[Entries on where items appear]
********************

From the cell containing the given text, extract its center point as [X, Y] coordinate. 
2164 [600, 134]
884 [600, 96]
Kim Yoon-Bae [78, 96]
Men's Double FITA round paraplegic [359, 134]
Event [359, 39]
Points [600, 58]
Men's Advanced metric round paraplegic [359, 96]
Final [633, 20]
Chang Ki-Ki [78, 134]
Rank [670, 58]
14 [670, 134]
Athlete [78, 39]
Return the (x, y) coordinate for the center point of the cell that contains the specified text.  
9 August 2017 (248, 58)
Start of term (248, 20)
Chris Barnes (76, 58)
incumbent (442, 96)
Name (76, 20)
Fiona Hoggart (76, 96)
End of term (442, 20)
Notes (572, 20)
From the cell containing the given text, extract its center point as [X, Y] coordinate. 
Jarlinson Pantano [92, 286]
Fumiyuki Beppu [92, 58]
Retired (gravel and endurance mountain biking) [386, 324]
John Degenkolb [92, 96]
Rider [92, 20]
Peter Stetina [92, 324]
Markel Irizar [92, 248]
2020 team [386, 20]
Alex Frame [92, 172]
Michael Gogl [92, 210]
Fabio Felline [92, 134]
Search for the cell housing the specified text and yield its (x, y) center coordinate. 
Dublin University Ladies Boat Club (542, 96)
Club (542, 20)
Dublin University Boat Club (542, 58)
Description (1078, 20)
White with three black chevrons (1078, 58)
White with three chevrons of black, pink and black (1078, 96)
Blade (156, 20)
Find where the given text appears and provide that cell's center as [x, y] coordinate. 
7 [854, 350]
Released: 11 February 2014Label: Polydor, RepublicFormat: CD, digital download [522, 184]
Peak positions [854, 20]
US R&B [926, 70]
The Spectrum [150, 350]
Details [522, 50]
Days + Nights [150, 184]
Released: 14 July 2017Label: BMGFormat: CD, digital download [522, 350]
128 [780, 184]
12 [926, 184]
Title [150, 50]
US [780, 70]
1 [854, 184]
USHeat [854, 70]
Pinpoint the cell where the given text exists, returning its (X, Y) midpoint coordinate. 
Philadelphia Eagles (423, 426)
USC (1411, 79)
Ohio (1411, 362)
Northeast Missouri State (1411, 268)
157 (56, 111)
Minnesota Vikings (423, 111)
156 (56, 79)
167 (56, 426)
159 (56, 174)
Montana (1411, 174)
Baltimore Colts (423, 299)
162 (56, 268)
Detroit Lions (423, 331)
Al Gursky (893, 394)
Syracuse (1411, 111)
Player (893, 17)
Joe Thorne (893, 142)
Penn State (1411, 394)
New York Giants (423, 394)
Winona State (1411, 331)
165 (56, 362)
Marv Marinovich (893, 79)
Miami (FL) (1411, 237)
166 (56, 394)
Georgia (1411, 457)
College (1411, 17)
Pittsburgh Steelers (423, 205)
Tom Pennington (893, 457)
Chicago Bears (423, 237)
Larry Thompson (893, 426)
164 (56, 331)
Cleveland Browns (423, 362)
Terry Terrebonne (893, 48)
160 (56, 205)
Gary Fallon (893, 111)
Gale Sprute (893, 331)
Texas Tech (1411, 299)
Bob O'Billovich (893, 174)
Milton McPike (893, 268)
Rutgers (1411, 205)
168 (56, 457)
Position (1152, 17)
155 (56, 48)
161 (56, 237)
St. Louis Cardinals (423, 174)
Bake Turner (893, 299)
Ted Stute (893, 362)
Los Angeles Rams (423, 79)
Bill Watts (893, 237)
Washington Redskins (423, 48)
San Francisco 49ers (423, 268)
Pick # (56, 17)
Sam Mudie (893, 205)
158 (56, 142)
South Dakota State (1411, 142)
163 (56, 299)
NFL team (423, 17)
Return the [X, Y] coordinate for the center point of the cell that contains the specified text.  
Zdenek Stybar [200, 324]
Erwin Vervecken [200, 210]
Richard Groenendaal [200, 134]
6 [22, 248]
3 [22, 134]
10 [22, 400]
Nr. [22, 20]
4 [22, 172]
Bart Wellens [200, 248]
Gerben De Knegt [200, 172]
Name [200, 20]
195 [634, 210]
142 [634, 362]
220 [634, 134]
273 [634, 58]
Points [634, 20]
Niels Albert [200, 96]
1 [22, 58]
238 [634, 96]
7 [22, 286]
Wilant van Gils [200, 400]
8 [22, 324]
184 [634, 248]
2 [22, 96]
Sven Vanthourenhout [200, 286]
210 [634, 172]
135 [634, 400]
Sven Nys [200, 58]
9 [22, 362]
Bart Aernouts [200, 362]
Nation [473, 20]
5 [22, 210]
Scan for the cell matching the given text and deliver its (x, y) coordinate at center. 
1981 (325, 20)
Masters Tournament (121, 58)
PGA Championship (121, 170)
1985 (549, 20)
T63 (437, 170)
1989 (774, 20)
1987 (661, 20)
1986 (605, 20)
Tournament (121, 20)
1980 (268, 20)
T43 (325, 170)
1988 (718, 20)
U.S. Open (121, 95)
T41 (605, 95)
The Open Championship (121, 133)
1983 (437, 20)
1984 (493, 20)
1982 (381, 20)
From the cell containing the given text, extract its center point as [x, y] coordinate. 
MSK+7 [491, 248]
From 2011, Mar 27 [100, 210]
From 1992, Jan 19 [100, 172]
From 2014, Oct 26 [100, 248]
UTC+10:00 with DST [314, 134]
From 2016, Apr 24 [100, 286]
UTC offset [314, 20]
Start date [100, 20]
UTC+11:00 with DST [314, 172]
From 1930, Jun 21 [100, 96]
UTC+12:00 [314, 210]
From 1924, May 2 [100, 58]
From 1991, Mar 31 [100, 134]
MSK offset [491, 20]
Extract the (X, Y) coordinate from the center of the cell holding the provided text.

********************

_CHALLENGE:_
Rewrite the entire listing above, switching "paraplegic" to "open" and leaving everything else unchanged.

_EXERCISE RESPONSE:_
From the cell containing the given text, extract its center point as [X, Y] coordinate. 
2164 [600, 134]
884 [600, 96]
Kim Yoon-Bae [78, 96]
Men's Double FITA round open [359, 134]
Event [359, 39]
Points [600, 58]
Men's Advanced metric round open [359, 96]
Final [633, 20]
Chang Ki-Ki [78, 134]
Rank [670, 58]
14 [670, 134]
Athlete [78, 39]
Return the (x, y) coordinate for the center point of the cell that contains the specified text.  
9 August 2017 (248, 58)
Start of term (248, 20)
Chris Barnes (76, 58)
incumbent (442, 96)
Name (76, 20)
Fiona Hoggart (76, 96)
End of term (442, 20)
Notes (572, 20)
From the cell containing the given text, extract its center point as [X, Y] coordinate. 
Jarlinson Pantano [92, 286]
Fumiyuki Beppu [92, 58]
Retired (gravel and endurance mountain biking) [386, 324]
John Degenkolb [92, 96]
Rider [92, 20]
Peter Stetina [92, 324]
Markel Irizar [92, 248]
2020 team [386, 20]
Alex Frame [92, 172]
Michael Gogl [92, 210]
Fabio Felline [92, 134]
Search for the cell housing the specified text and yield its (x, y) center coordinate. 
Dublin University Ladies Boat Club (542, 96)
Club (542, 20)
Dublin University Boat Club (542, 58)
Description (1078, 20)
White with three black chevrons (1078, 58)
White with three chevrons of black, pink and black (1078, 96)
Blade (156, 20)
Find where the given text appears and provide that cell's center as [x, y] coordinate. 
7 [854, 350]
Released: 11 February 2014Label: Polydor, RepublicFormat: CD, digital download [522, 184]
Peak positions [854, 20]
US R&B [926, 70]
The Spectrum [150, 350]
Details [522, 50]
Days + Nights [150, 184]
Released: 14 July 2017Label: BMGFormat: CD, digital download [522, 350]
128 [780, 184]
12 [926, 184]
Title [150, 50]
US [780, 70]
1 [854, 184]
USHeat [854, 70]
Pinpoint the cell where the given text exists, returning its (X, Y) midpoint coordinate. 
Philadelphia Eagles (423, 426)
USC (1411, 79)
Ohio (1411, 362)
Northeast Missouri State (1411, 268)
157 (56, 111)
Minnesota Vikings (423, 111)
156 (56, 79)
167 (56, 426)
159 (56, 174)
Montana (1411, 174)
Baltimore Colts (423, 299)
162 (56, 268)
Detroit Lions (423, 331)
Al Gursky (893, 394)
Syracuse (1411, 111)
Player (893, 17)
Joe Thorne (893, 142)
Penn State (1411, 394)
New York Giants (423, 394)
Winona State (1411, 331)
165 (56, 362)
Marv Marinovich (893, 79)
Miami (FL) (1411, 237)
166 (56, 394)
Georgia (1411, 457)
College (1411, 17)
Pittsburgh Steelers (423, 205)
Tom Pennington (893, 457)
Chicago Bears (423, 237)
Larry Thompson (893, 426)
164 (56, 331)
Cleveland Browns (423, 362)
Terry Terrebonne (893, 48)
160 (56, 205)
Gary Fallon (893, 111)
Gale Sprute (893, 331)
Texas Tech (1411, 299)
Bob O'Billovich (893, 174)
Milton McPike (893, 268)
Rutgers (1411, 205)
168 (56, 457)
Position (1152, 17)
155 (56, 48)
161 (56, 237)
St. Louis Cardinals (423, 174)
Bake Turner (893, 299)
Ted Stute (893, 362)
Los Angeles Rams (423, 79)
Bill Watts (893, 237)
Washington Redskins (423, 48)
San Francisco 49ers (423, 268)
Pick # (56, 17)
Sam Mudie (893, 205)
158 (56, 142)
South Dakota State (1411, 142)
163 (56, 299)
NFL team (423, 17)
Return the [X, Y] coordinate for the center point of the cell that contains the specified text.  
Zdenek Stybar [200, 324]
Erwin Vervecken [200, 210]
Richard Groenendaal [200, 134]
6 [22, 248]
3 [22, 134]
10 [22, 400]
Nr. [22, 20]
4 [22, 172]
Bart Wellens [200, 248]
Gerben De Knegt [200, 172]
Name [200, 20]
195 [634, 210]
142 [634, 362]
220 [634, 134]
273 [634, 58]
Points [634, 20]
Niels Albert [200, 96]
1 [22, 58]
238 [634, 96]
7 [22, 286]
Wilant van Gils [200, 400]
8 [22, 324]
184 [634, 248]
2 [22, 96]
Sven Vanthourenhout [200, 286]
210 [634, 172]
135 [634, 400]
Sven Nys [200, 58]
9 [22, 362]
Bart Aernouts [200, 362]
Nation [473, 20]
5 [22, 210]
Scan for the cell matching the given text and deliver its (x, y) coordinate at center. 
1981 (325, 20)
Masters Tournament (121, 58)
PGA Championship (121, 170)
1985 (549, 20)
T63 (437, 170)
1989 (774, 20)
1987 (661, 20)
1986 (605, 20)
Tournament (121, 20)
1980 (268, 20)
T43 (325, 170)
1988 (718, 20)
U.S. Open (121, 95)
T41 (605, 95)
The Open Championship (121, 133)
1983 (437, 20)
1984 (493, 20)
1982 (381, 20)
From the cell containing the given text, extract its center point as [x, y] coordinate. 
MSK+7 [491, 248]
From 2011, Mar 27 [100, 210]
From 1992, Jan 19 [100, 172]
From 2014, Oct 26 [100, 248]
UTC+10:00 with DST [314, 134]
From 2016, Apr 24 [100, 286]
UTC offset [314, 20]
Start date [100, 20]
UTC+11:00 with DST [314, 172]
From 1930, Jun 21 [100, 96]
UTC+12:00 [314, 210]
From 1924, May 2 [100, 58]
From 1991, Mar 31 [100, 134]
MSK offset [491, 20]
Extract the (X, Y) coordinate from the center of the cell holding the provided text.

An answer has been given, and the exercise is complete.